- _Work required_
Line by line, print the records exactly as they are, dropping the pictures.

(Object state comparisons)
◆ ◆ ◆ ◆

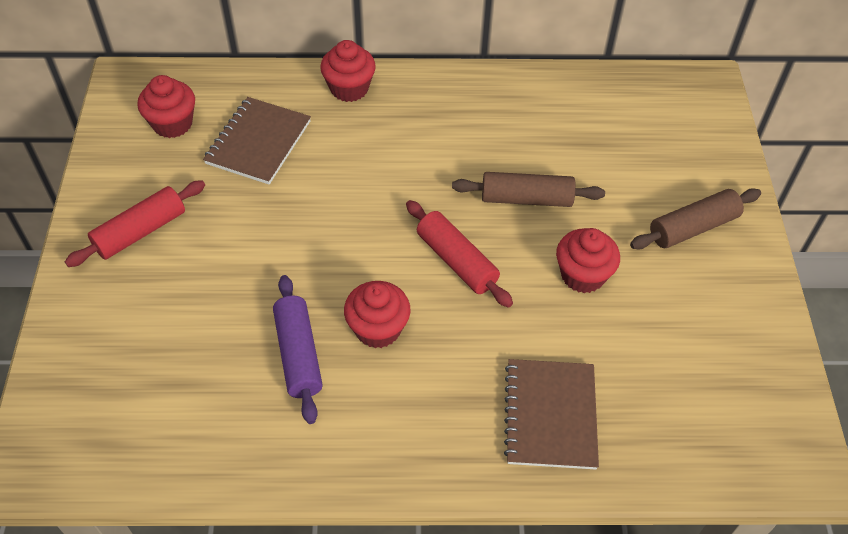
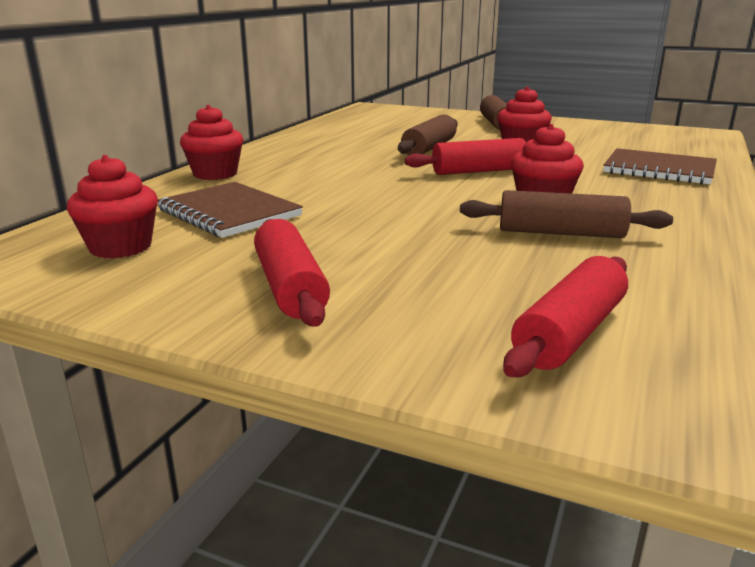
camera: 65 degrees left, 30 degrees down
(120, 384) = (569, 333): none -> red rolling pin
(298, 354) = (561, 233): purple rolling pin -> brown rolling pin

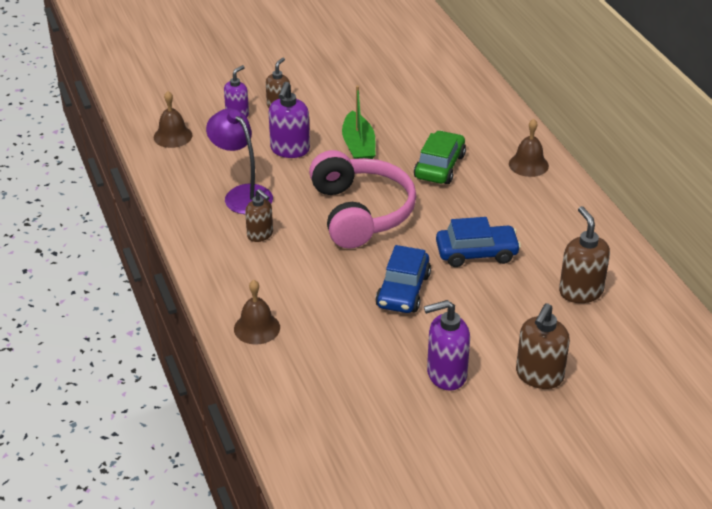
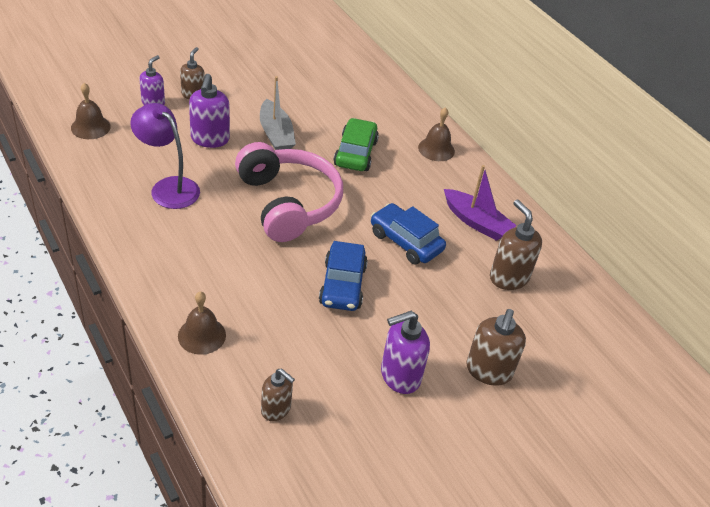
camera: 15 degrees left, 5 degrees up
(260, 235) = (192, 230): brown soap dispenser -> brown soap dispenser (276, 409)
(358, 147) = (276, 134): green boat -> grey boat
(476, 253) = (405, 241): blue car -> blue car turned 120 degrees counterclockwise
(557, 237) = (476, 222): none -> purple boat

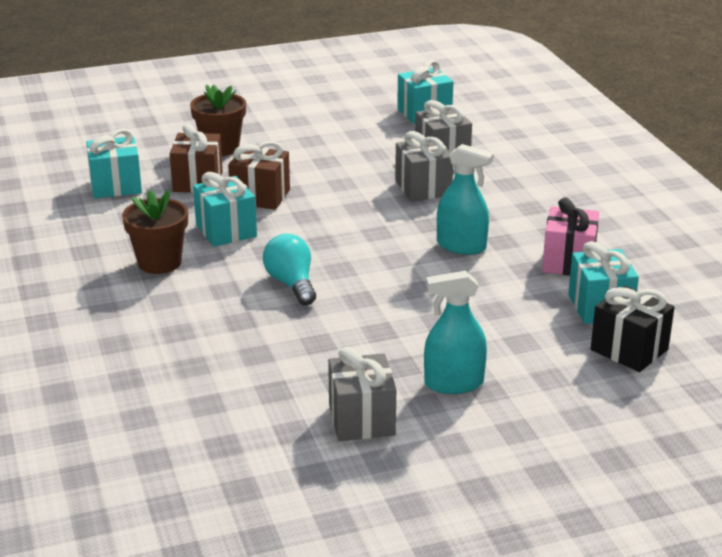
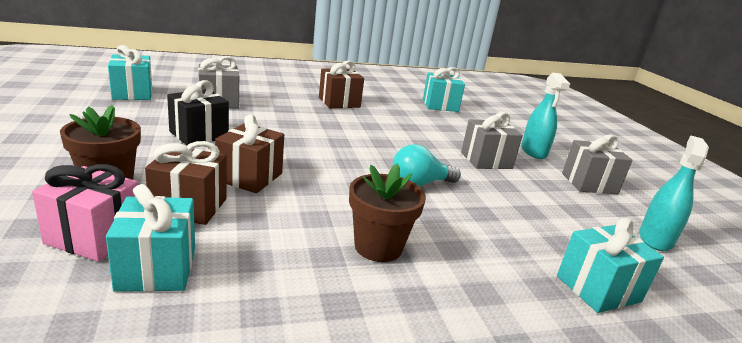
camera: 90 degrees left, 5 degrees down
(226, 230) = (316, 202): turquoise gift -> turquoise gift (598, 289)
(423, 188) = (272, 116): grey gift -> grey gift (486, 160)
(461, 246) = (366, 121): turquoise spray bottle -> turquoise spray bottle (655, 239)
(520, 224) = (339, 102): none -> brown gift
(568, 262) = (390, 102): pink gift -> pink gift (94, 237)
(629, 350) = (481, 109): black gift -> black gift (199, 135)

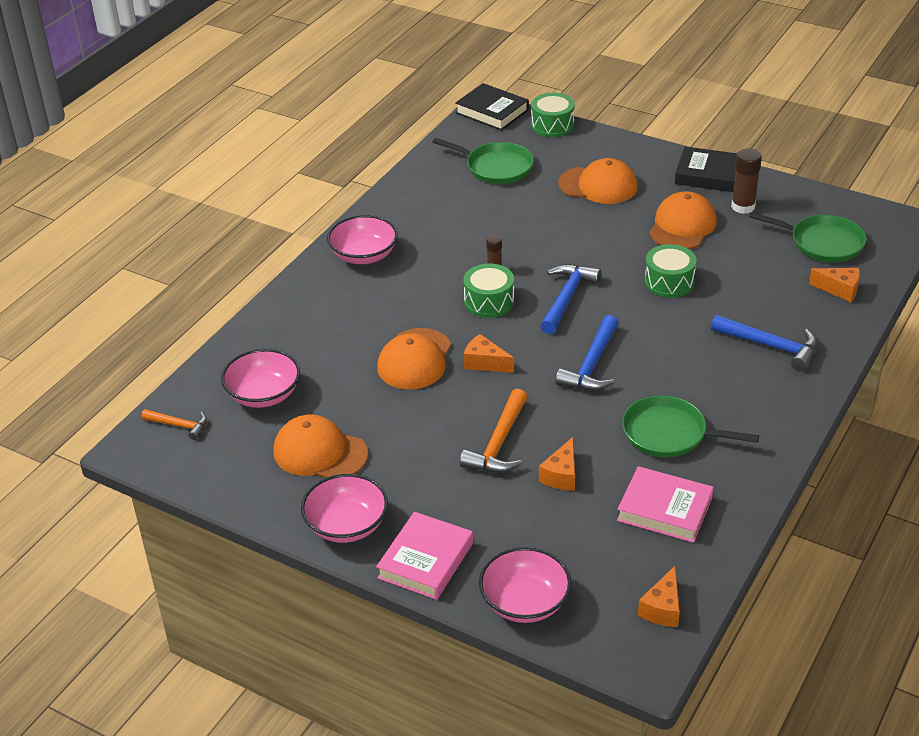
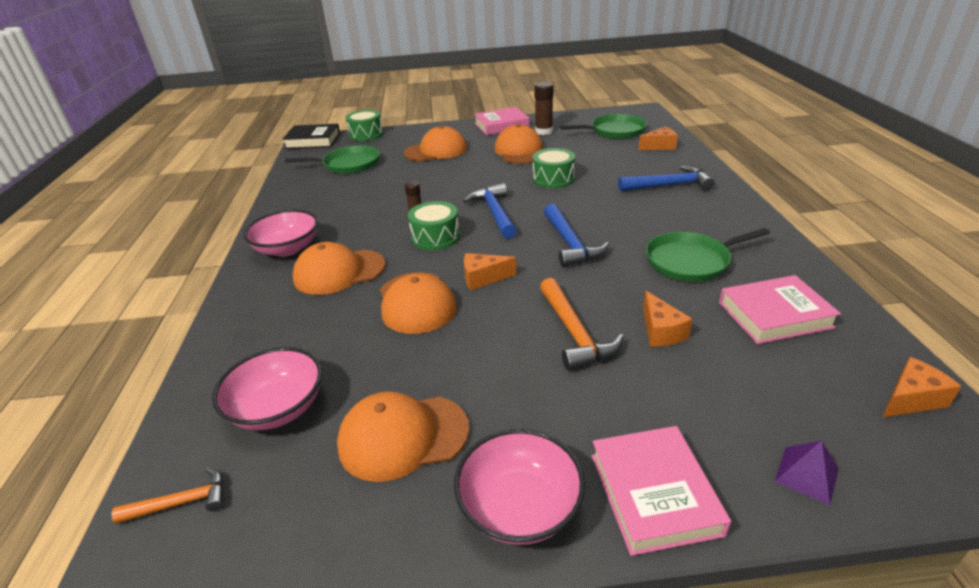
camera: 35 degrees left, 5 degrees down
(384, 301) = (339, 272): none -> orange cap
(525, 602) = (806, 475): pink bowl -> purple pyramid
(662, 608) = (911, 399): orange cheese -> orange cheese turned 105 degrees counterclockwise
(709, 174) = (501, 125): black book -> pink book

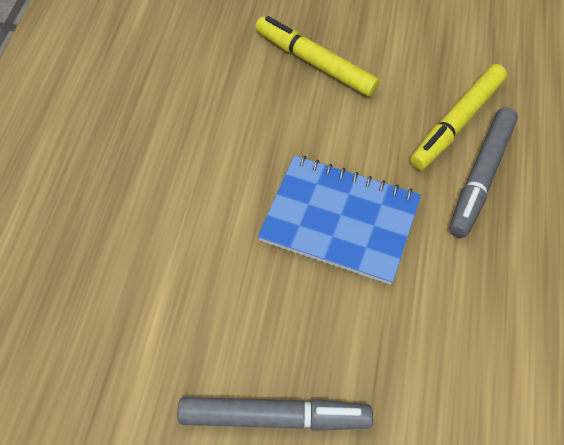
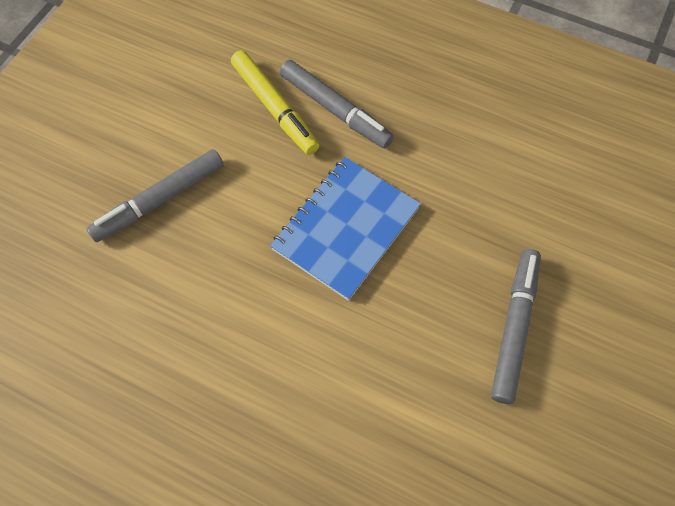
camera: 75 degrees left, 5 degrees up
(315, 62) = (159, 200): yellow marker -> grey marker

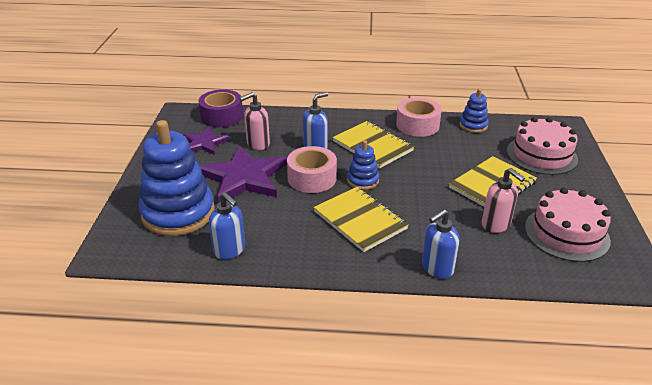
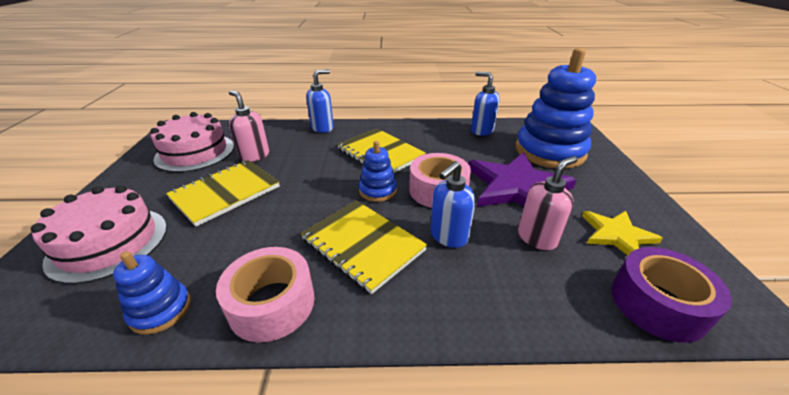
camera: 175 degrees right, 0 degrees up
(204, 143) = (616, 235): purple star -> yellow star

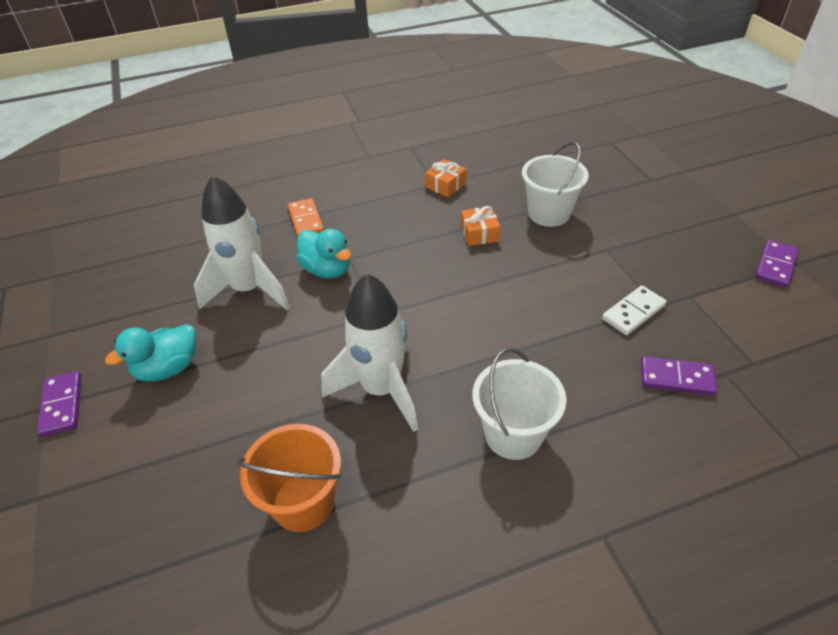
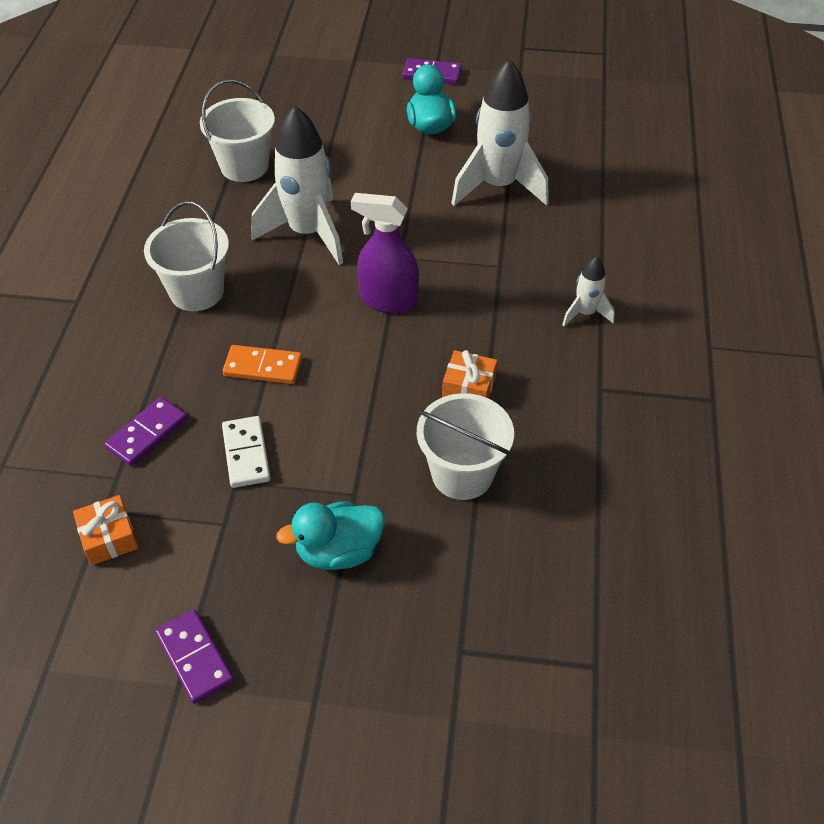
camera: 115 degrees right, 5 degrees up
(303, 502) = (244, 166): orange bucket -> white bucket
(306, 220) = (591, 251): orange domino -> orange domino (263, 367)
(327, 270) = (491, 244): turquoise duck -> turquoise duck (338, 551)
(373, 206) = (585, 313): none -> white rocket
(429, 302) = (388, 300): none -> purple spray bottle
(445, 185) = (591, 397): orange gift -> orange gift (109, 537)

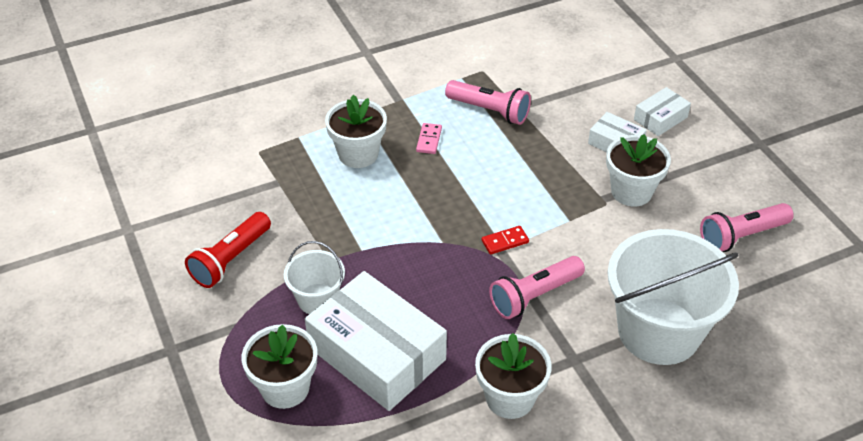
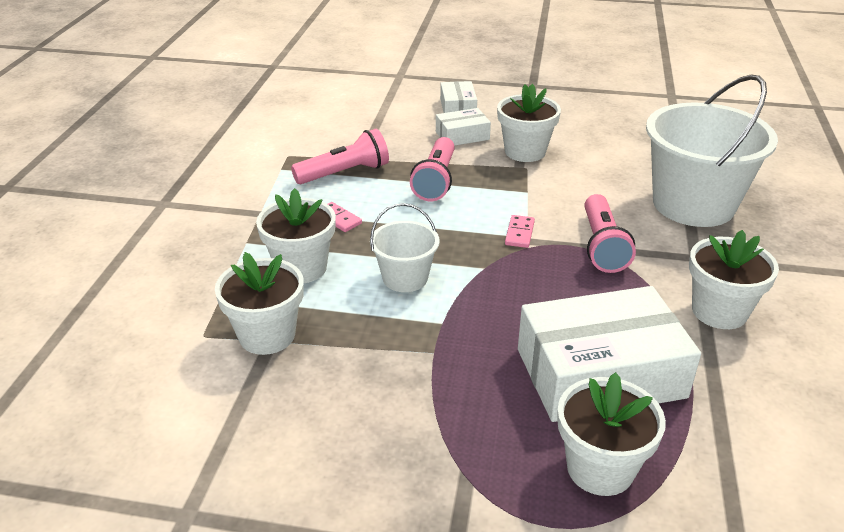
camera: 55 degrees left, 10 degrees down
(231, 260) = (352, 432): red flashlight -> none
(281, 177) = (267, 335): none -> white flower pot
(317, 299) = (484, 385): white bucket -> white bucket (405, 278)
(505, 241) = (519, 233): red domino -> pink domino
(741, 236) = (621, 130): pink flashlight -> pink flashlight (436, 181)

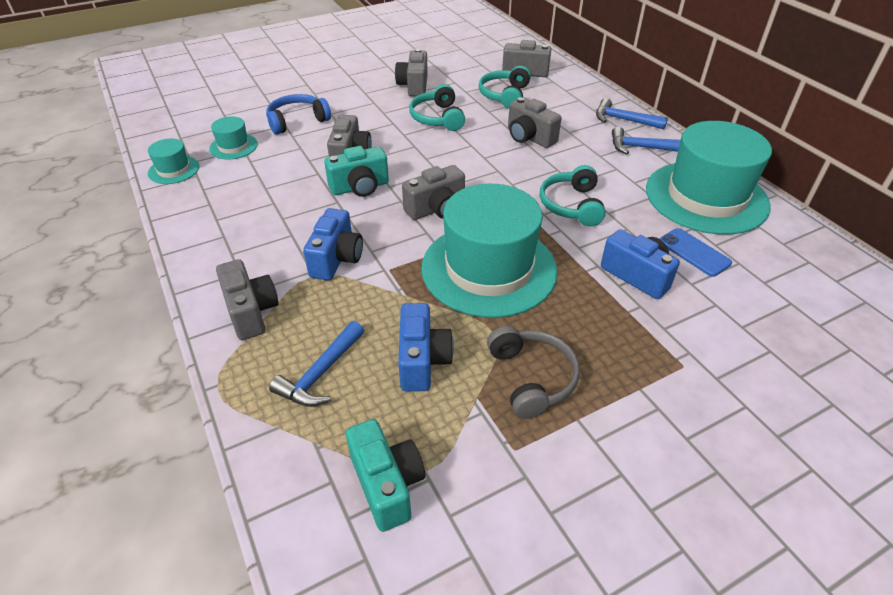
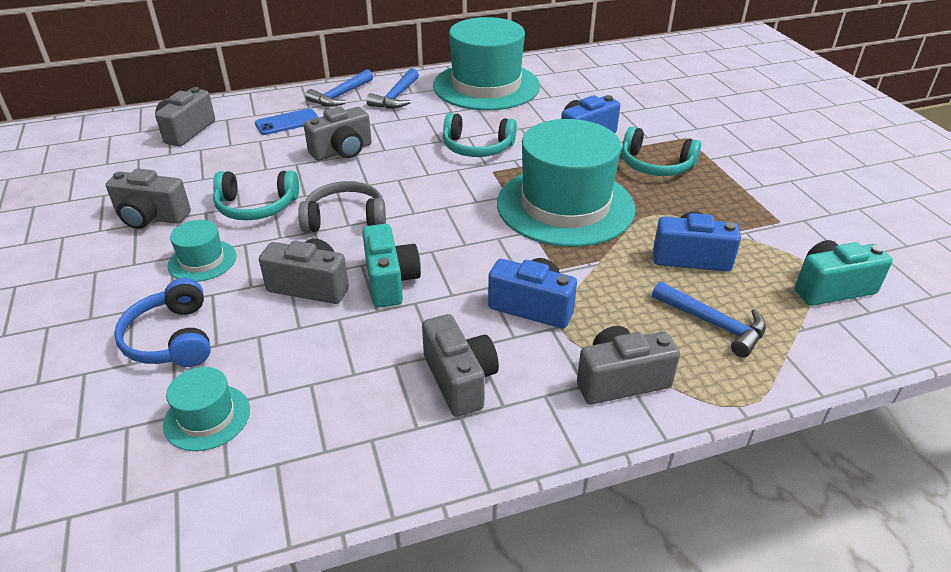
camera: 80 degrees left, 5 degrees down
(174, 170) = (242, 500): turquoise hat -> turquoise hat (202, 261)
(436, 209) = (457, 227): grey camera -> grey camera (460, 380)
(504, 95) = (235, 153): turquoise headphones -> turquoise headphones (655, 165)
(532, 378) = (705, 202): grey headphones -> grey headphones (345, 219)
(694, 252) = (559, 107): blue phone -> blue phone (287, 122)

◆ ◆ ◆ ◆

- _Output below_
camera: 65 degrees left, 30 degrees down
(120, 384) = (569, 333): none -> red rolling pin
(298, 354) = (561, 233): purple rolling pin -> brown rolling pin

camera: 15 degrees left, 5 degrees up
(260, 235) = (192, 230): brown soap dispenser -> brown soap dispenser (276, 409)
(358, 147) = (276, 134): green boat -> grey boat
(476, 253) = (405, 241): blue car -> blue car turned 120 degrees counterclockwise
(557, 237) = (476, 222): none -> purple boat

camera: 90 degrees left, 5 degrees down
(226, 230) = (316, 202): turquoise gift -> turquoise gift (598, 289)
(423, 188) = (272, 116): grey gift -> grey gift (486, 160)
(461, 246) = (366, 121): turquoise spray bottle -> turquoise spray bottle (655, 239)
(520, 224) = (339, 102): none -> brown gift
(568, 262) = (390, 102): pink gift -> pink gift (94, 237)
(629, 350) = (481, 109): black gift -> black gift (199, 135)

camera: 35 degrees left, 5 degrees down
(384, 301) = (339, 272): none -> orange cap
(525, 602) = (806, 475): pink bowl -> purple pyramid
(662, 608) = (911, 399): orange cheese -> orange cheese turned 105 degrees counterclockwise
(709, 174) = (501, 125): black book -> pink book

camera: 75 degrees left, 5 degrees up
(315, 62) = (159, 200): yellow marker -> grey marker

camera: 175 degrees right, 0 degrees up
(204, 143) = (616, 235): purple star -> yellow star

camera: 115 degrees right, 5 degrees up
(303, 502) = (244, 166): orange bucket -> white bucket
(306, 220) = (591, 251): orange domino -> orange domino (263, 367)
(327, 270) = (491, 244): turquoise duck -> turquoise duck (338, 551)
(373, 206) = (585, 313): none -> white rocket
(429, 302) = (388, 300): none -> purple spray bottle
(445, 185) = (591, 397): orange gift -> orange gift (109, 537)

camera: 55 degrees left, 10 degrees down
(231, 260) = (352, 432): red flashlight -> none
(281, 177) = (267, 335): none -> white flower pot
(317, 299) = (484, 385): white bucket -> white bucket (405, 278)
(505, 241) = (519, 233): red domino -> pink domino
(741, 236) = (621, 130): pink flashlight -> pink flashlight (436, 181)

camera: 80 degrees left, 5 degrees down
(174, 170) = (242, 500): turquoise hat -> turquoise hat (202, 261)
(436, 209) = (457, 227): grey camera -> grey camera (460, 380)
(504, 95) = (235, 153): turquoise headphones -> turquoise headphones (655, 165)
(532, 378) = (705, 202): grey headphones -> grey headphones (345, 219)
(694, 252) = (559, 107): blue phone -> blue phone (287, 122)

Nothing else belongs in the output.